> Exercise
Only the lines from the one with "none -> purple brick C6 level 6" to the end of the data below should be returned, each exactly as it stands.

> Data excerpt
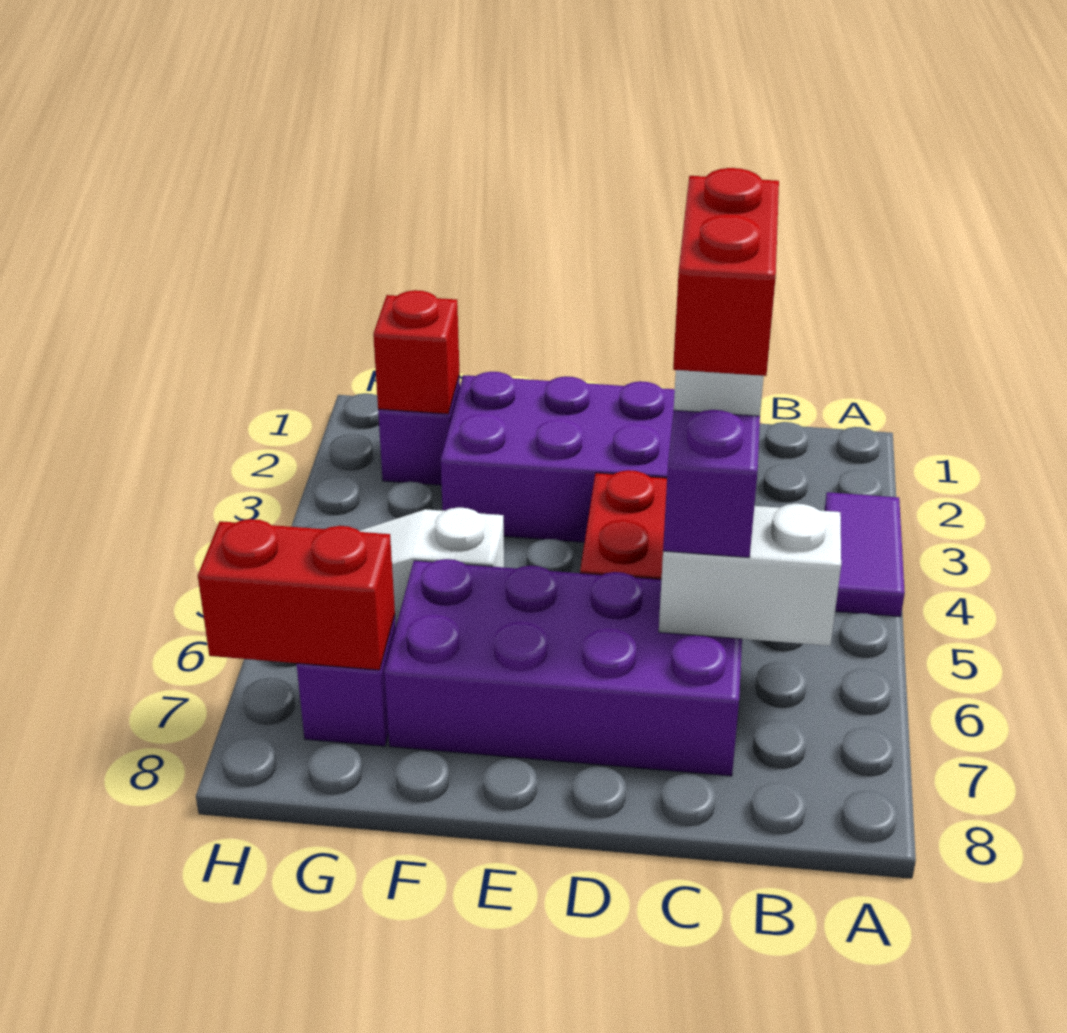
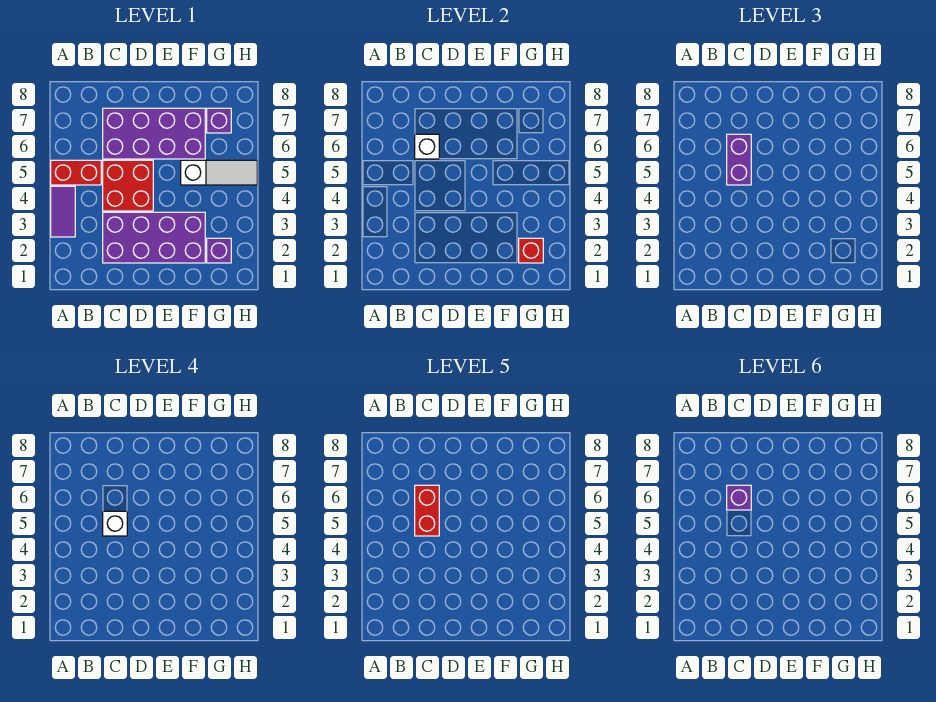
white brick B6:C6 level 2 -> white brick C6 level 2
none -> purple brick C6 level 6
red brick G7:H7 level 2 -> red brick A5:B5 level 1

> Your solution
none -> purple brick C6 level 6
red brick G7:H7 level 2 -> red brick A5:B5 level 1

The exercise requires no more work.